What you are asked to do: Before copying, set the images aside; then transcribe every entry below exactly.

Saved data entries:
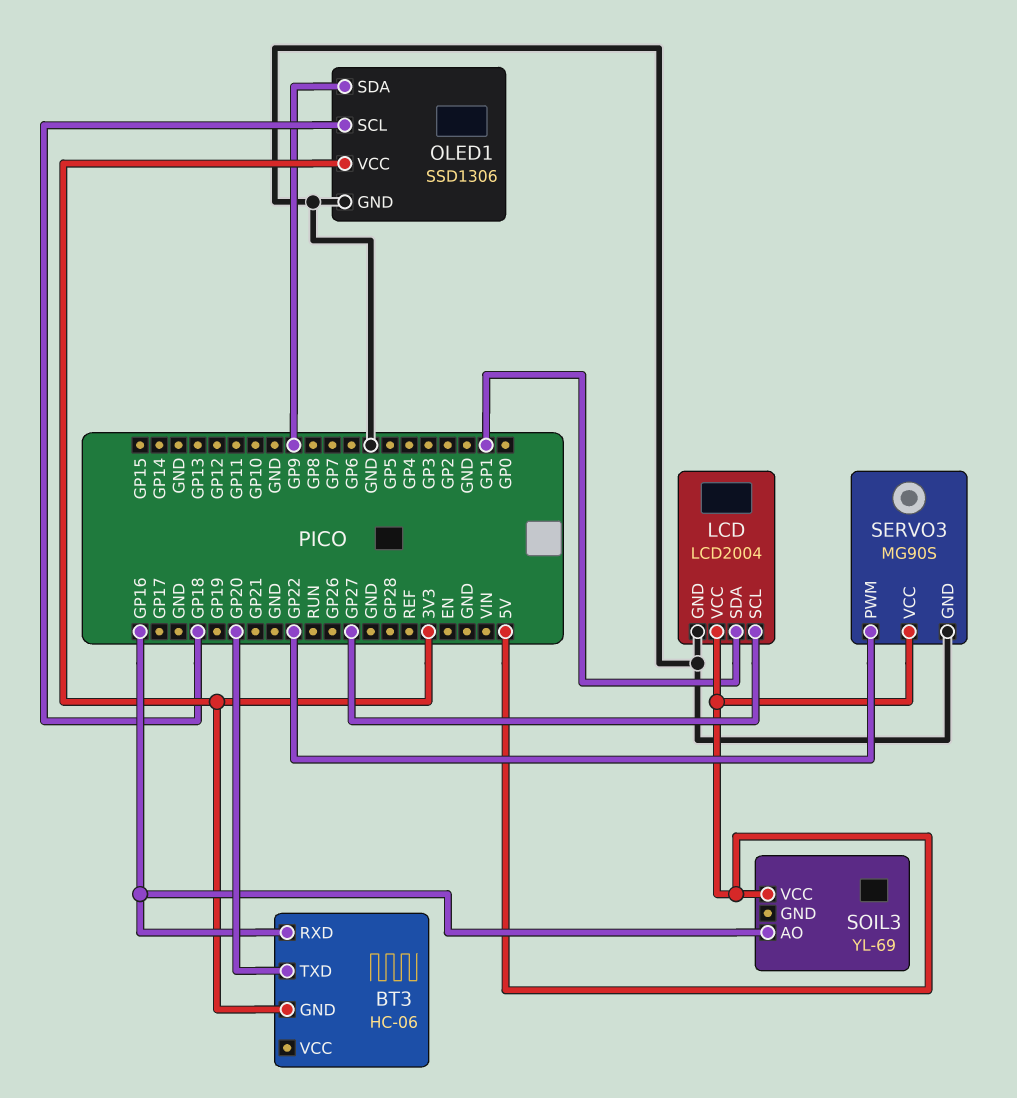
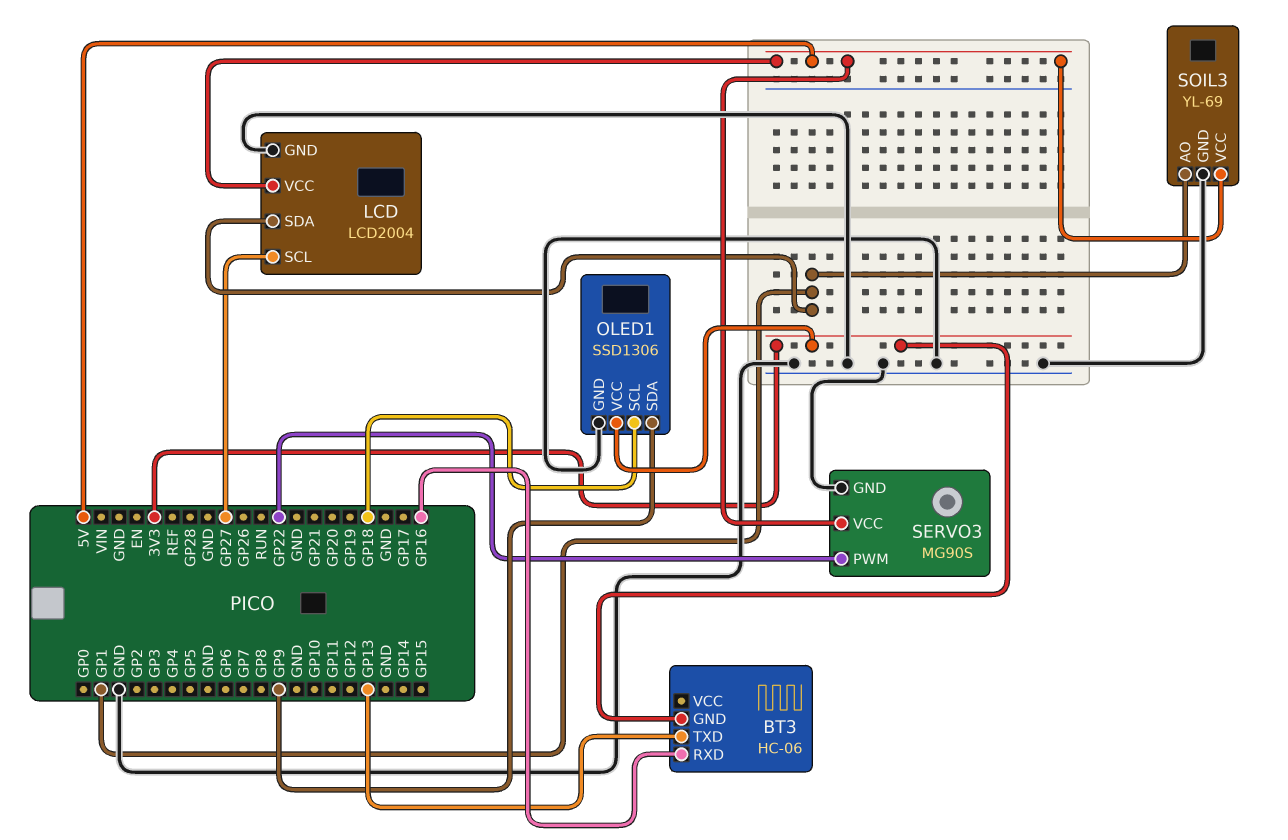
BT3 pin TXD: GP20 -> GP13
SOIL3 pin AO: GP16 -> GP1
SOIL3 pin GND: none -> GND

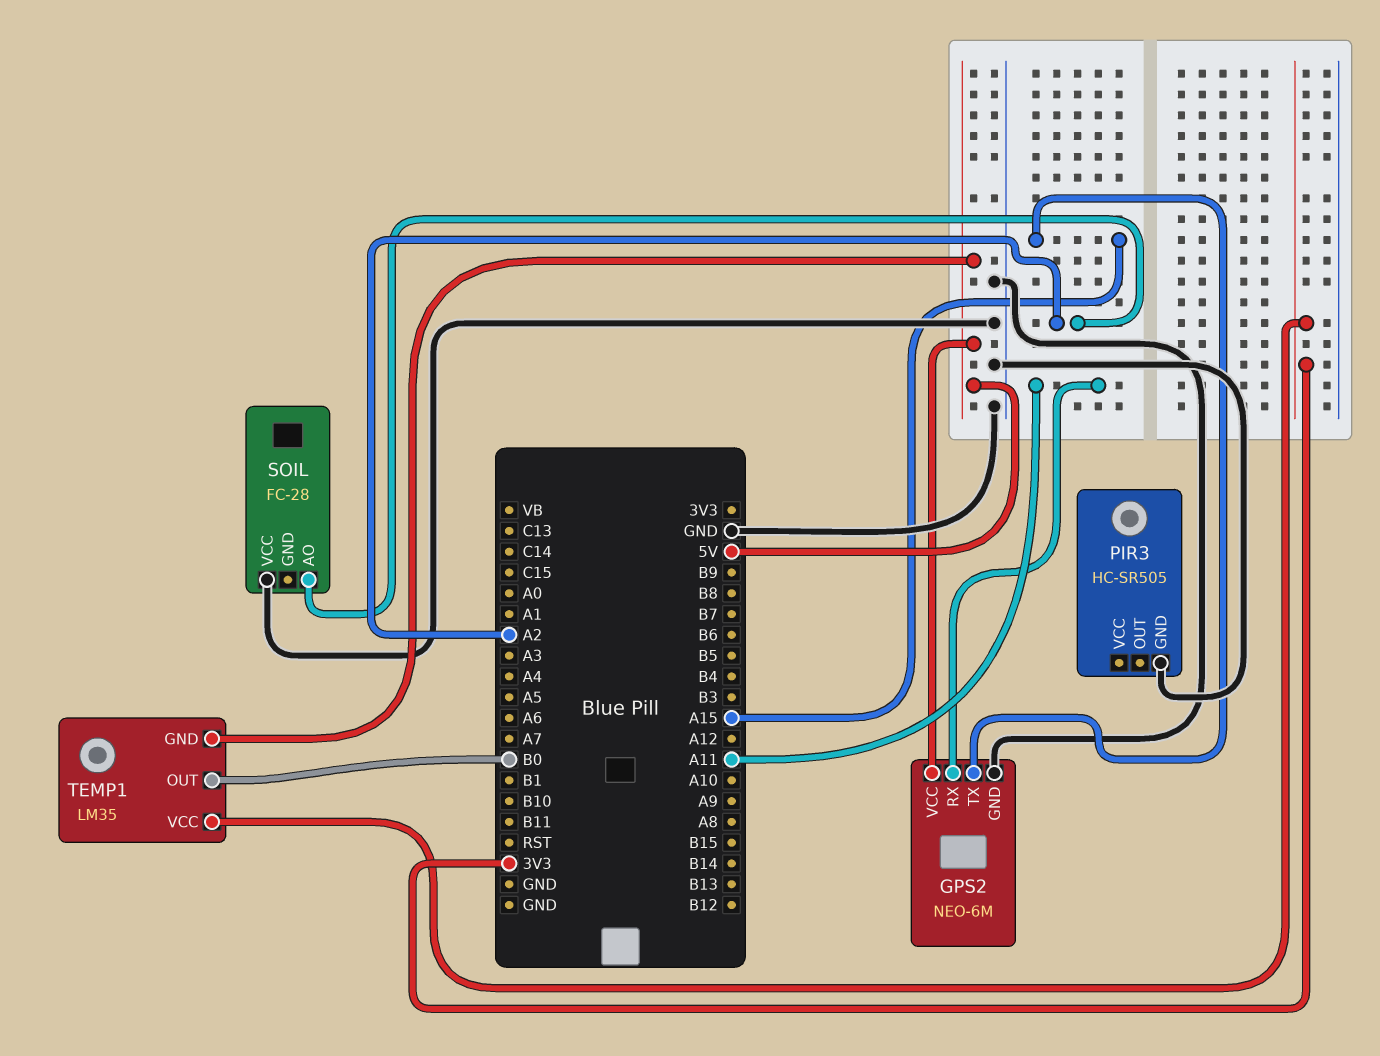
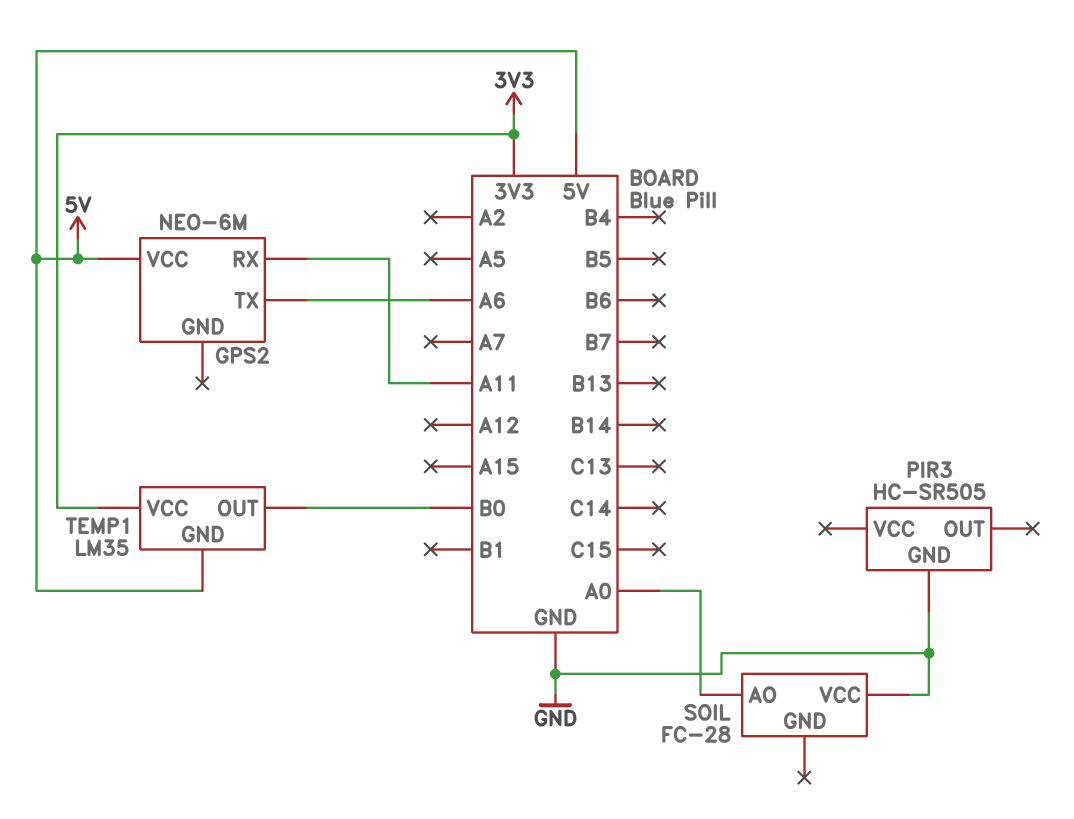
GPS2 pin GND: GND -> none
GPS2 pin TX: A15 -> A6
SOIL pin AO: A2 -> A0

Output for this task:
BT3 pin TXD: GP20 -> GP13
SOIL3 pin AO: GP16 -> GP1
SOIL3 pin GND: none -> GND

GPS2 pin GND: GND -> none
GPS2 pin TX: A15 -> A6
SOIL pin AO: A2 -> A0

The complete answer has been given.